## What is being asked
Exactly the lines from the one with "R3: 22k (D0, Y3) -> 22k (D0, GND)" through the end of the records below are needed, minus any pictures.

## The data
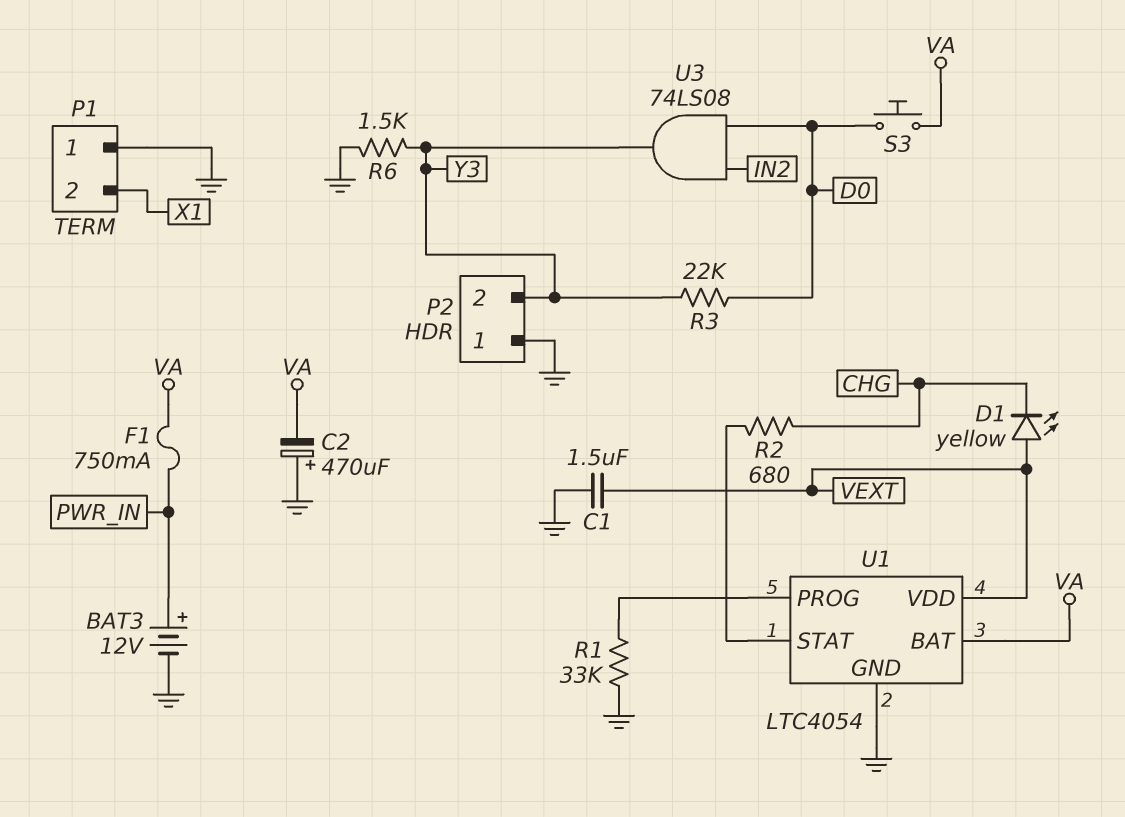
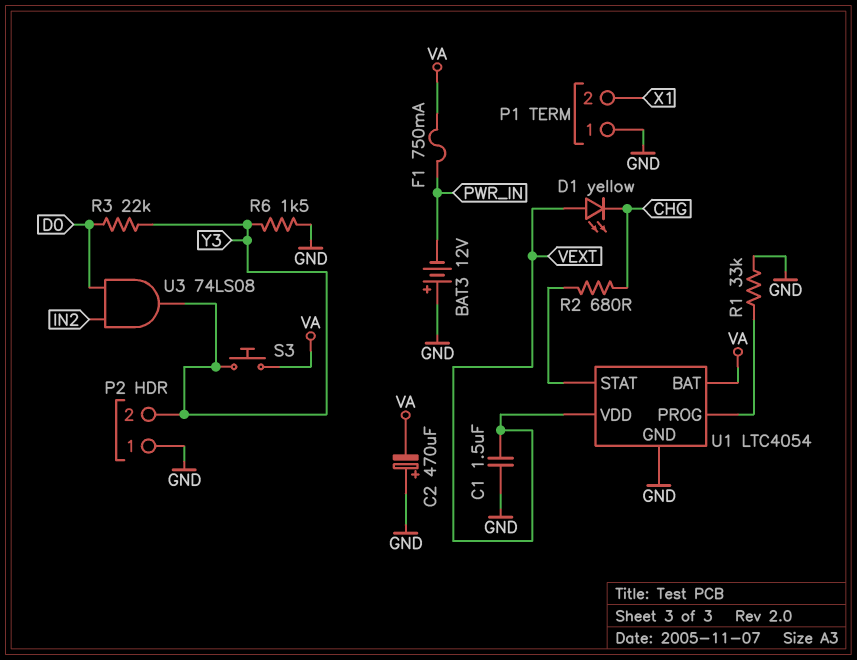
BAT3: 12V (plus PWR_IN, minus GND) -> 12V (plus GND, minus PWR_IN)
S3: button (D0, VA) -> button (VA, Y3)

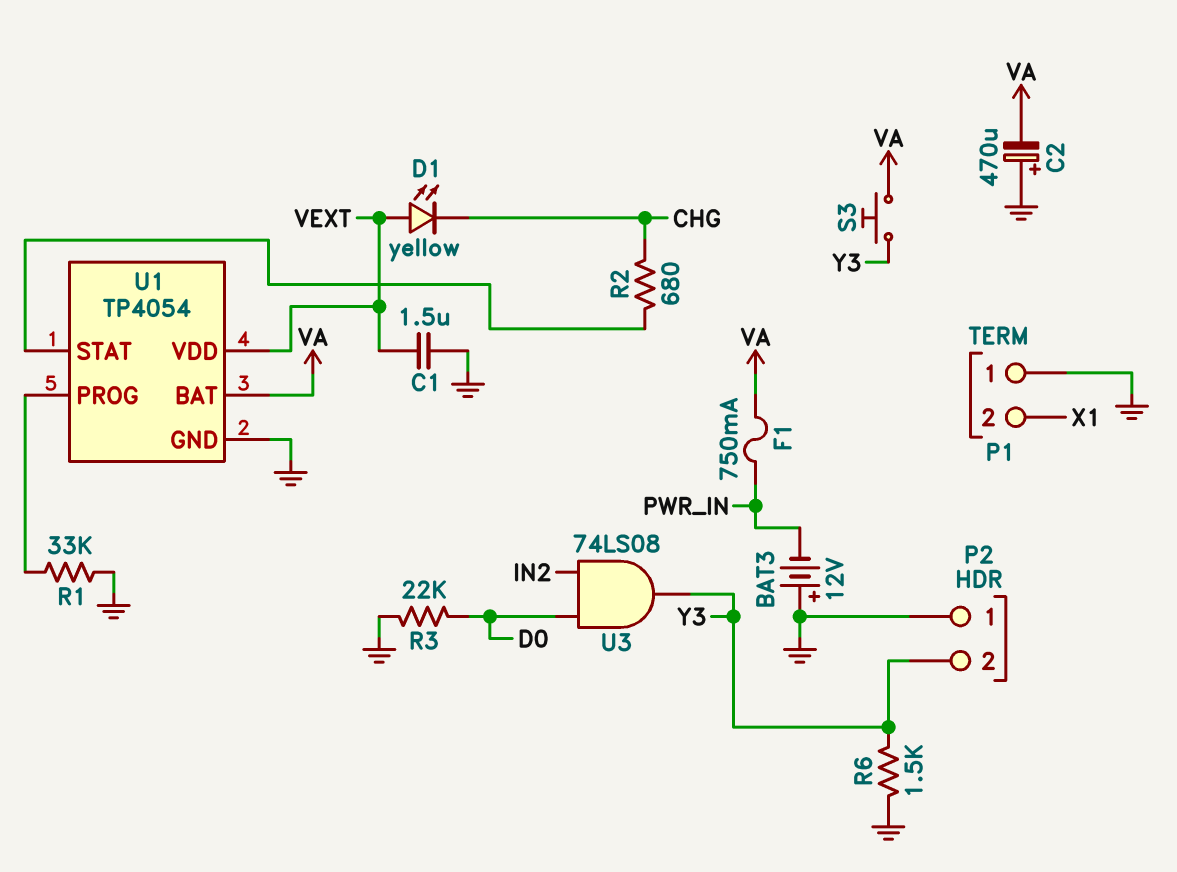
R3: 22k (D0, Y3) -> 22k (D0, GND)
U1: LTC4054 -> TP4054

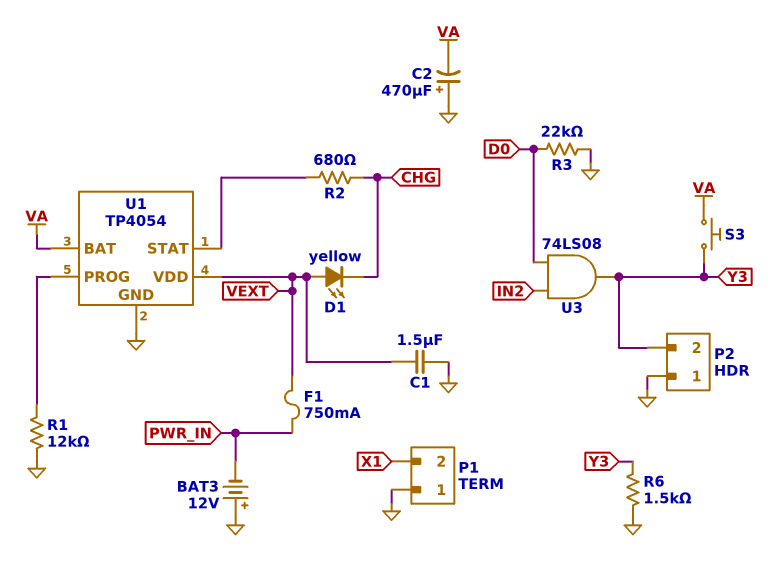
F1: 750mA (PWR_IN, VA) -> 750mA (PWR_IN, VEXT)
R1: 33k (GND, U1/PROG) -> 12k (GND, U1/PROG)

## Response to this task
R3: 22k (D0, Y3) -> 22k (D0, GND)
U1: LTC4054 -> TP4054

F1: 750mA (PWR_IN, VA) -> 750mA (PWR_IN, VEXT)
R1: 33k (GND, U1/PROG) -> 12k (GND, U1/PROG)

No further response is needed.